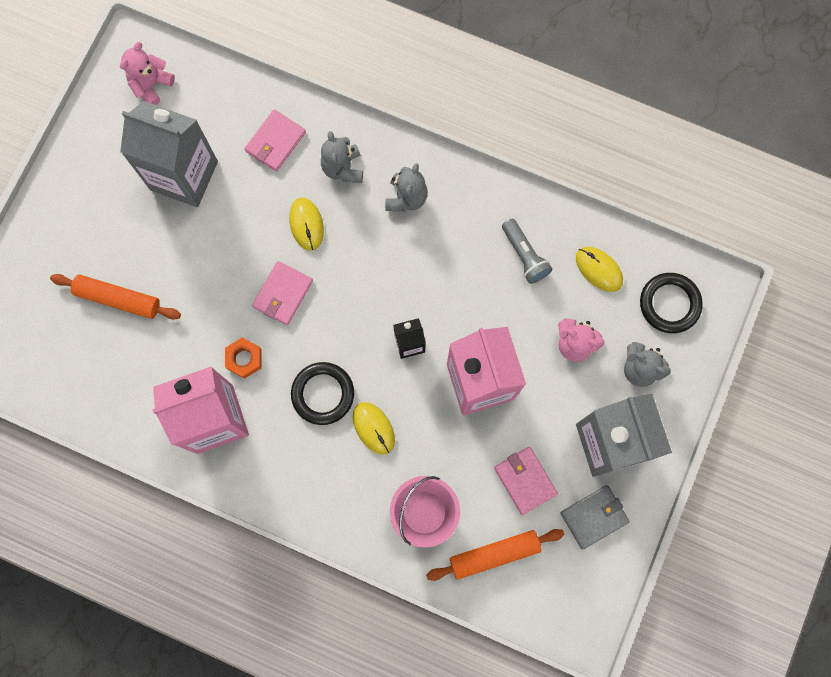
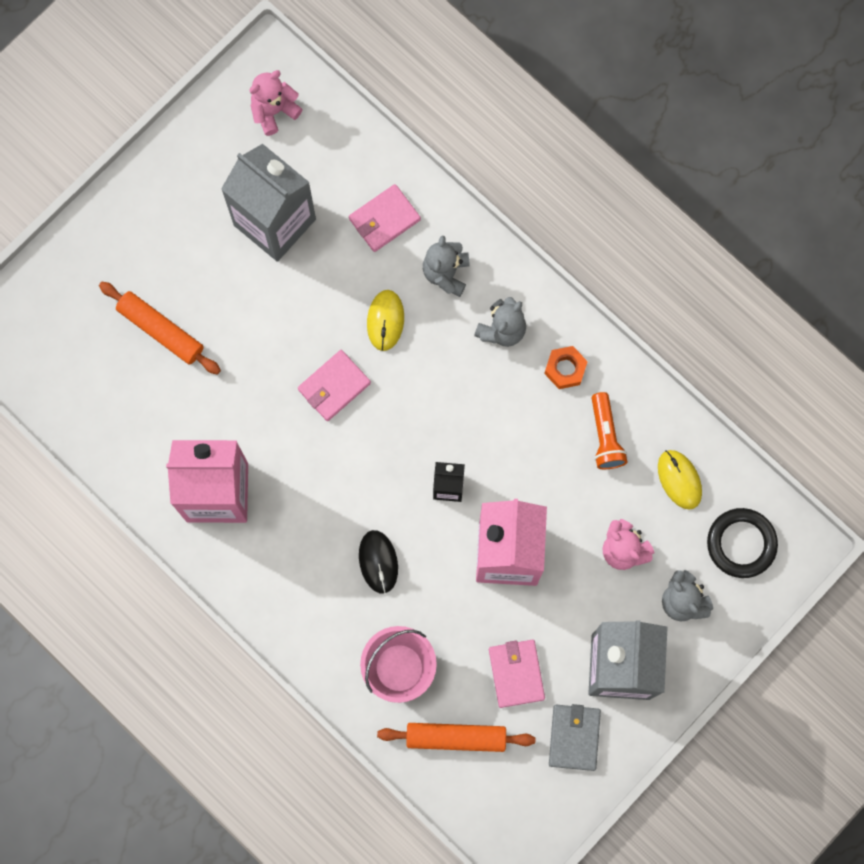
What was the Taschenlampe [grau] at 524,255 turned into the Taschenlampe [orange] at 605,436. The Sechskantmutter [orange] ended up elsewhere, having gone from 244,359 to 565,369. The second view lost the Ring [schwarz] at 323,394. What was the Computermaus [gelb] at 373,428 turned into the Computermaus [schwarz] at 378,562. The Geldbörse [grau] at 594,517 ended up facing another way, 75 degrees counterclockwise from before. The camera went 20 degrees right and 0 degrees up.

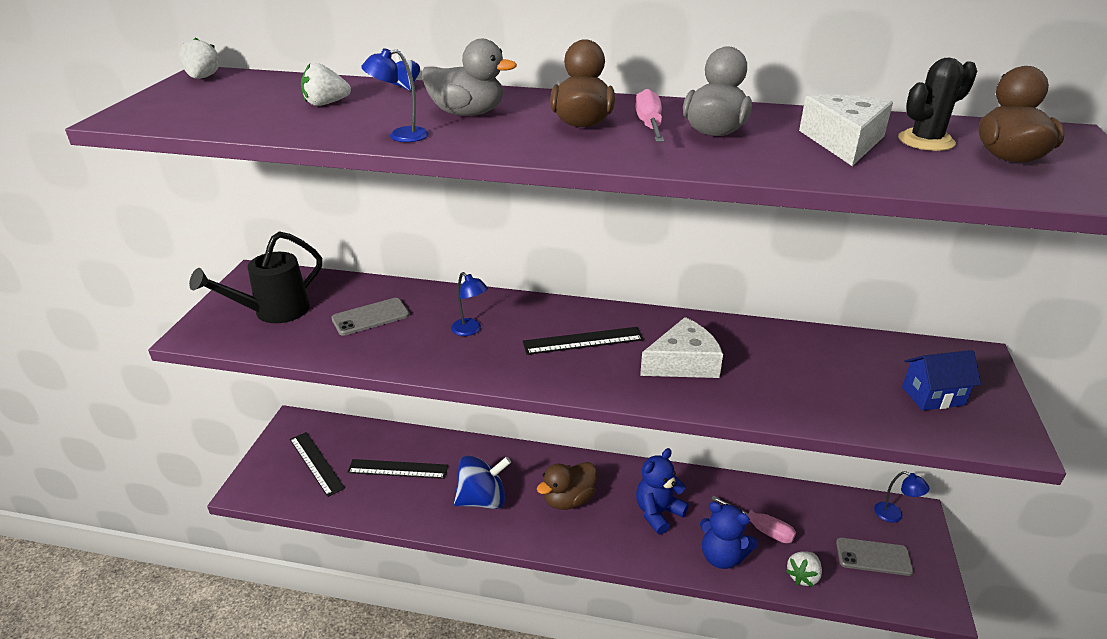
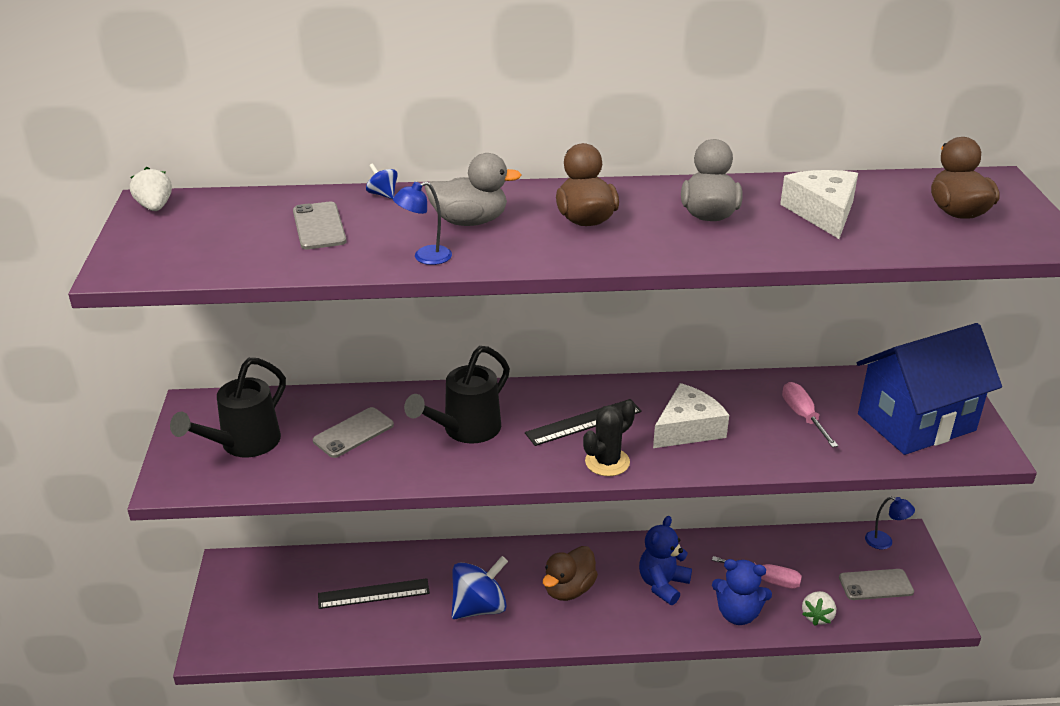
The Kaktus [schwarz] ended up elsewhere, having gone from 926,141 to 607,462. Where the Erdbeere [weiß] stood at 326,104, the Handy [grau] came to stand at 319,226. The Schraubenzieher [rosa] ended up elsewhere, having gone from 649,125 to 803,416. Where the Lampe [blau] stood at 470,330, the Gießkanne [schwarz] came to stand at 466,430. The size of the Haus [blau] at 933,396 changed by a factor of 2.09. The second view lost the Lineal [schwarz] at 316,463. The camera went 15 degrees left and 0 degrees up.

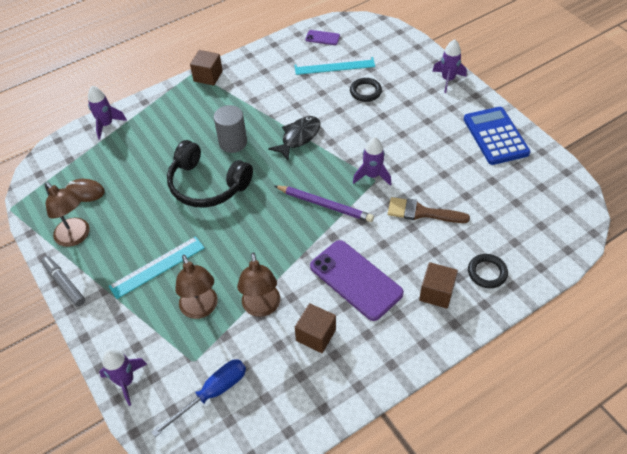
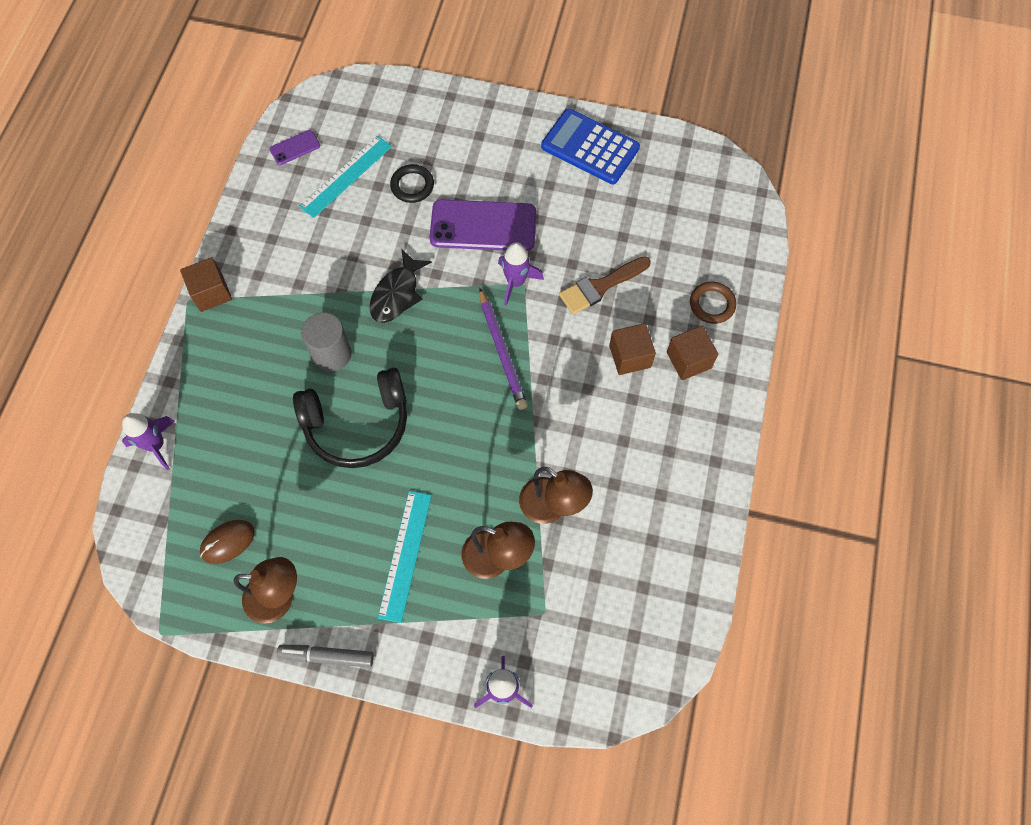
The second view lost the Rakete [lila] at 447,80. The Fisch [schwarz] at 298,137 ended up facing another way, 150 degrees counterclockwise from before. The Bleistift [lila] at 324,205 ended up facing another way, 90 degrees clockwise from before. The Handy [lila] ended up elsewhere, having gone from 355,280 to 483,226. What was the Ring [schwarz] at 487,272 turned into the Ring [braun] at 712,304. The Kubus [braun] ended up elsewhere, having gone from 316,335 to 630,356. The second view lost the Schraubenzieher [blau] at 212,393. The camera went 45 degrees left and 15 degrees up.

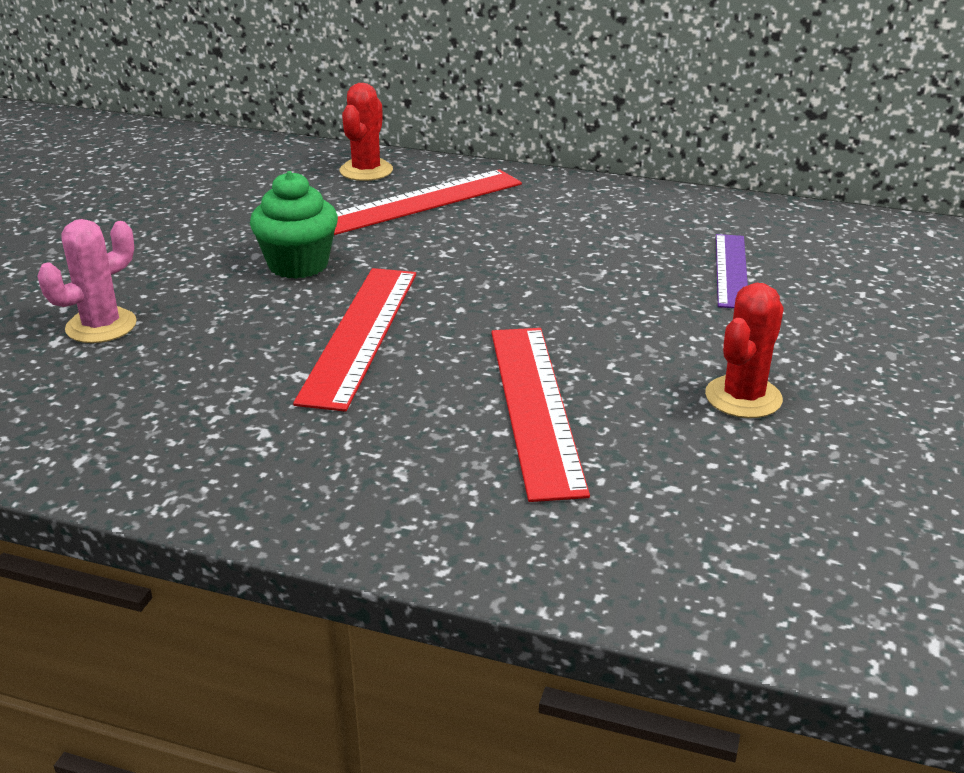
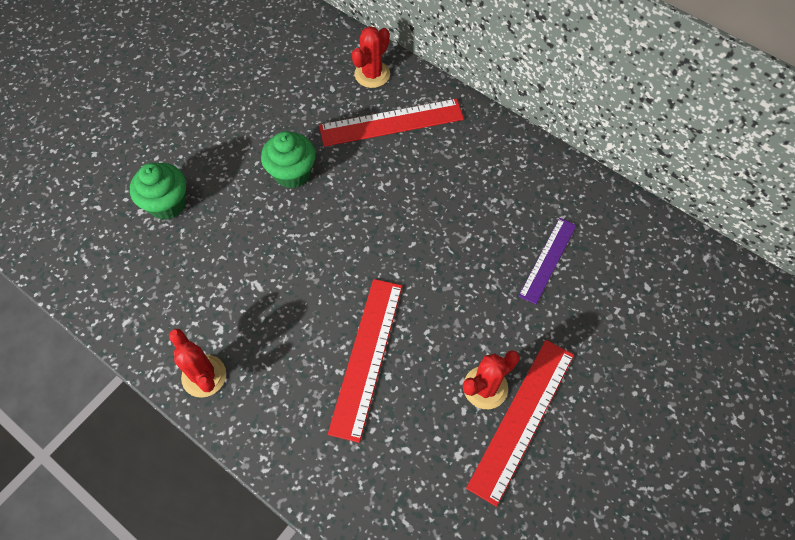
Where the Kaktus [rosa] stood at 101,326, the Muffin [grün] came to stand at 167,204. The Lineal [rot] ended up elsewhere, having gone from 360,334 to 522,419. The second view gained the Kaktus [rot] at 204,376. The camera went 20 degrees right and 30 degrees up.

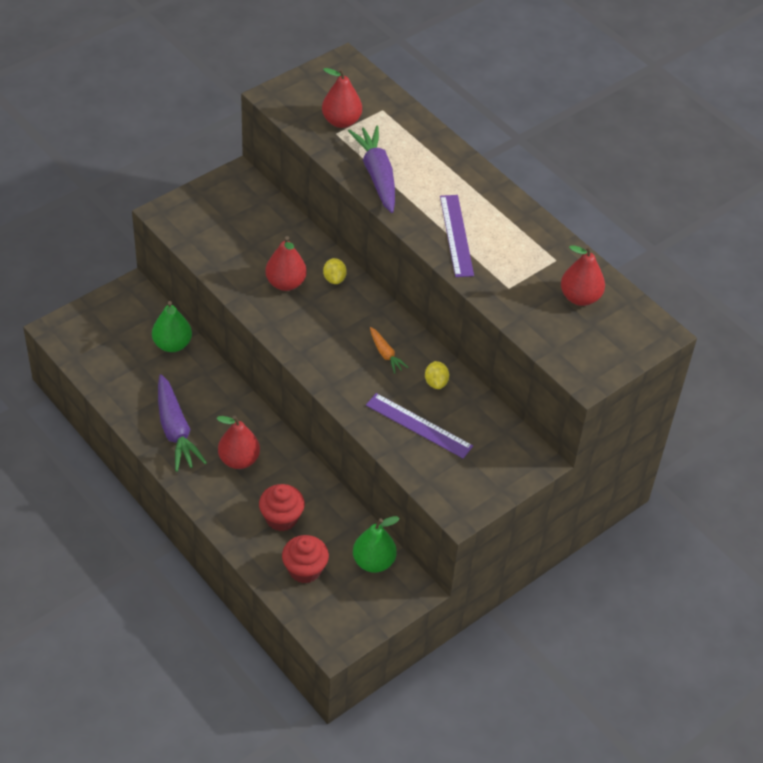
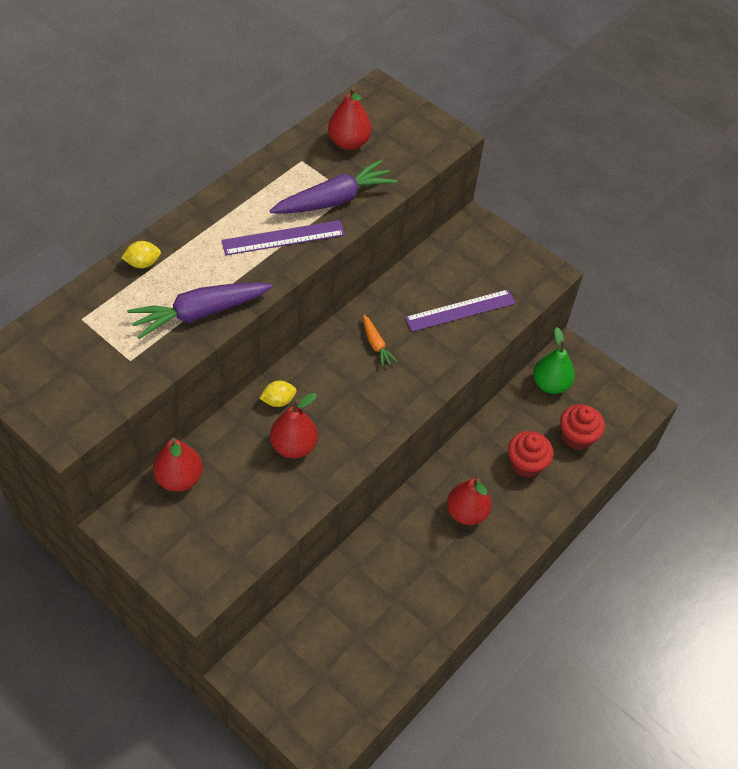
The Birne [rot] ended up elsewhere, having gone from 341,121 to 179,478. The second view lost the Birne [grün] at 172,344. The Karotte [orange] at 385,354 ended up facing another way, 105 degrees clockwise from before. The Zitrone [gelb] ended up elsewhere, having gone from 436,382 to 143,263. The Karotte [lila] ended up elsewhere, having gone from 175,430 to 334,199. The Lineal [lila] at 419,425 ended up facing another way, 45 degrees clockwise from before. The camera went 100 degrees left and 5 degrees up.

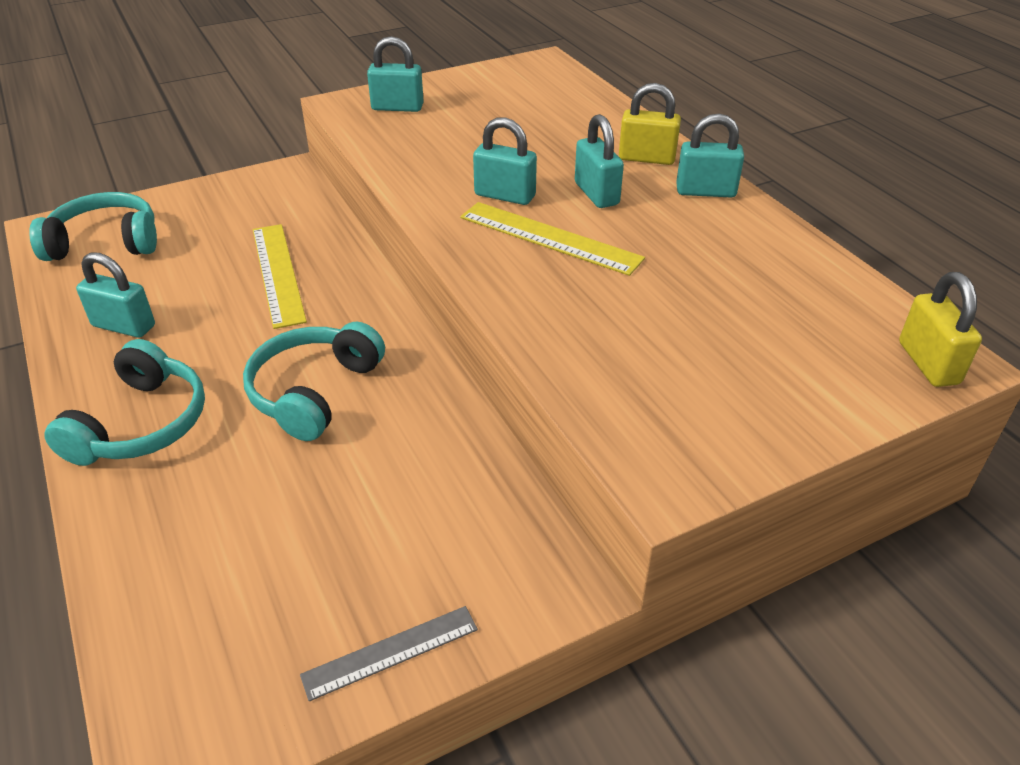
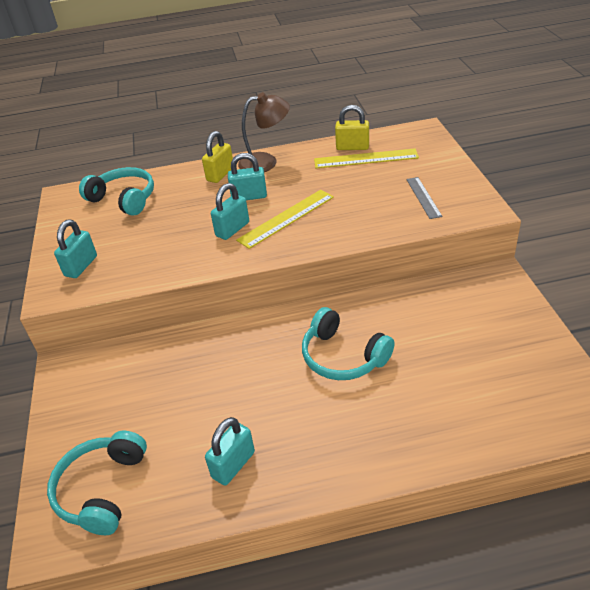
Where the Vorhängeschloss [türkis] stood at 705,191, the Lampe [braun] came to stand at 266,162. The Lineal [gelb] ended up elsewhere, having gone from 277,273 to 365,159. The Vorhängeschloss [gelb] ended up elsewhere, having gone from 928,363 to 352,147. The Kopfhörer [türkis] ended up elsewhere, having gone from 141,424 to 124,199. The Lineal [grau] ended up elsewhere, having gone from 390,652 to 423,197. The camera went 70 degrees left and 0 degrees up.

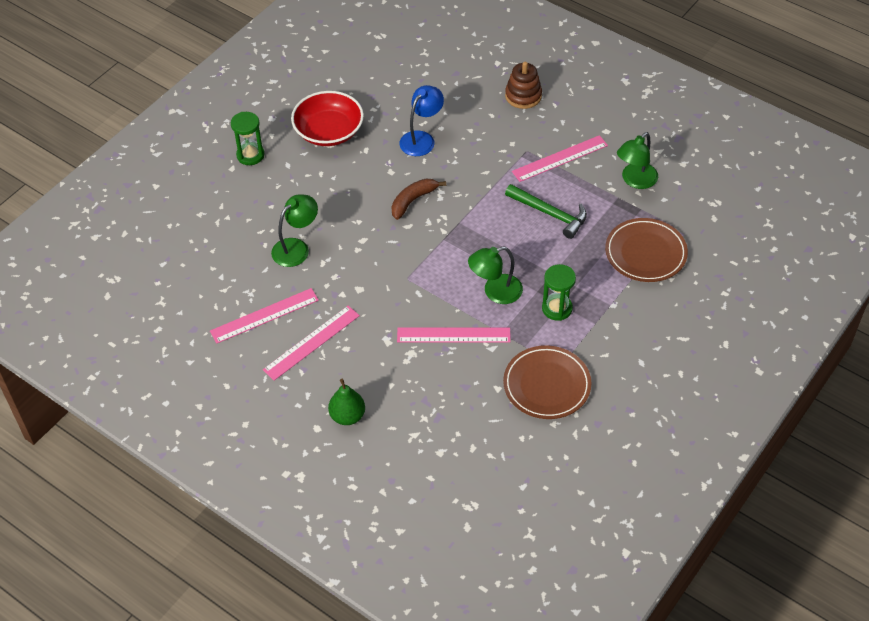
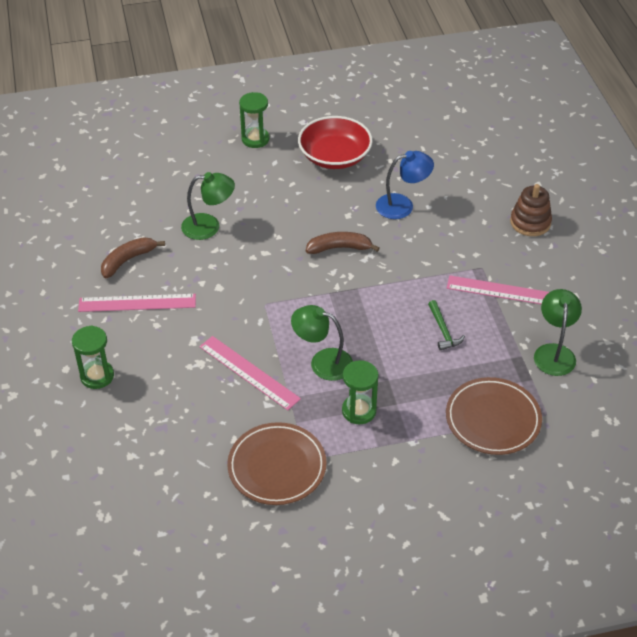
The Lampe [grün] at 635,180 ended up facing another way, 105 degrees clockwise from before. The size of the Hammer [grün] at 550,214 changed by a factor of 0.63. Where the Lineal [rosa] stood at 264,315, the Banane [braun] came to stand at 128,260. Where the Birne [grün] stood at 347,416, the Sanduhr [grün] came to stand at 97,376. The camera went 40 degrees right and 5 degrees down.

# [Required action]
Everything in the listing should be repeated exactly except the pictures.

# [Solution below]
What was the Taschenlampe [grau] at 524,255 turned into the Taschenlampe [orange] at 605,436. The Sechskantmutter [orange] ended up elsewhere, having gone from 244,359 to 565,369. The second view lost the Ring [schwarz] at 323,394. What was the Computermaus [gelb] at 373,428 turned into the Computermaus [schwarz] at 378,562. The Geldbörse [grau] at 594,517 ended up facing another way, 75 degrees counterclockwise from before. The camera went 20 degrees right and 0 degrees up.

The Kaktus [schwarz] ended up elsewhere, having gone from 926,141 to 607,462. Where the Erdbeere [weiß] stood at 326,104, the Handy [grau] came to stand at 319,226. The Schraubenzieher [rosa] ended up elsewhere, having gone from 649,125 to 803,416. Where the Lampe [blau] stood at 470,330, the Gießkanne [schwarz] came to stand at 466,430. The size of the Haus [blau] at 933,396 changed by a factor of 2.09. The second view lost the Lineal [schwarz] at 316,463. The camera went 15 degrees left and 0 degrees up.

The second view lost the Rakete [lila] at 447,80. The Fisch [schwarz] at 298,137 ended up facing another way, 150 degrees counterclockwise from before. The Bleistift [lila] at 324,205 ended up facing another way, 90 degrees clockwise from before. The Handy [lila] ended up elsewhere, having gone from 355,280 to 483,226. What was the Ring [schwarz] at 487,272 turned into the Ring [braun] at 712,304. The Kubus [braun] ended up elsewhere, having gone from 316,335 to 630,356. The second view lost the Schraubenzieher [blau] at 212,393. The camera went 45 degrees left and 15 degrees up.

Where the Kaktus [rosa] stood at 101,326, the Muffin [grün] came to stand at 167,204. The Lineal [rot] ended up elsewhere, having gone from 360,334 to 522,419. The second view gained the Kaktus [rot] at 204,376. The camera went 20 degrees right and 30 degrees up.

The Birne [rot] ended up elsewhere, having gone from 341,121 to 179,478. The second view lost the Birne [grün] at 172,344. The Karotte [orange] at 385,354 ended up facing another way, 105 degrees clockwise from before. The Zitrone [gelb] ended up elsewhere, having gone from 436,382 to 143,263. The Karotte [lila] ended up elsewhere, having gone from 175,430 to 334,199. The Lineal [lila] at 419,425 ended up facing another way, 45 degrees clockwise from before. The camera went 100 degrees left and 5 degrees up.

Where the Vorhängeschloss [türkis] stood at 705,191, the Lampe [braun] came to stand at 266,162. The Lineal [gelb] ended up elsewhere, having gone from 277,273 to 365,159. The Vorhängeschloss [gelb] ended up elsewhere, having gone from 928,363 to 352,147. The Kopfhörer [türkis] ended up elsewhere, having gone from 141,424 to 124,199. The Lineal [grau] ended up elsewhere, having gone from 390,652 to 423,197. The camera went 70 degrees left and 0 degrees up.

The Lampe [grün] at 635,180 ended up facing another way, 105 degrees clockwise from before. The size of the Hammer [grün] at 550,214 changed by a factor of 0.63. Where the Lineal [rosa] stood at 264,315, the Banane [braun] came to stand at 128,260. Where the Birne [grün] stood at 347,416, the Sanduhr [grün] came to stand at 97,376. The camera went 40 degrees right and 5 degrees down.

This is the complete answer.